§ WHAT YOU HAVE TO DO
Please set down the data word for word; images do not go in the copy.

§ DATA SHOWN
☆ ☆ ☆ ☆ ☆ ☆ ☆
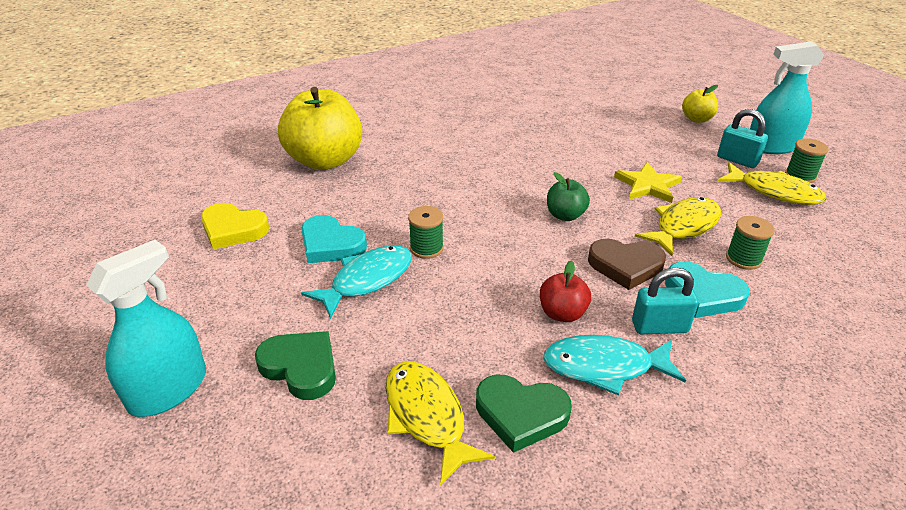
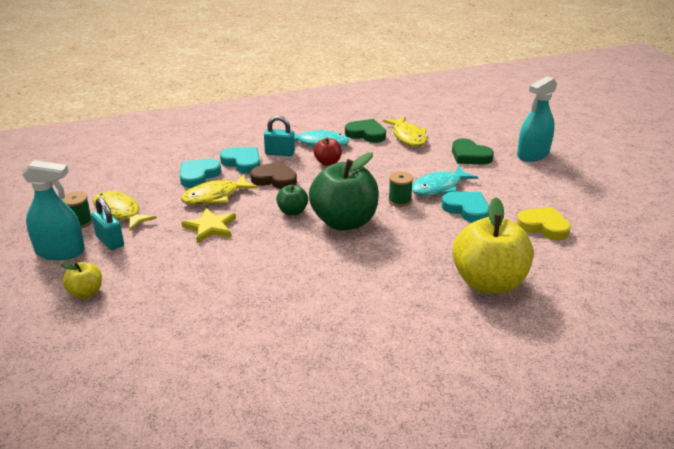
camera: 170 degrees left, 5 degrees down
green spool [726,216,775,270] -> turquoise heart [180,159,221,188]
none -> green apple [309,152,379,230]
☆ ☆ ☆ ☆ ☆ ☆ ☆
§ COMPLETED EXERCISE
camera: 170 degrees left, 5 degrees down
green spool [726,216,775,270] -> turquoise heart [180,159,221,188]
none -> green apple [309,152,379,230]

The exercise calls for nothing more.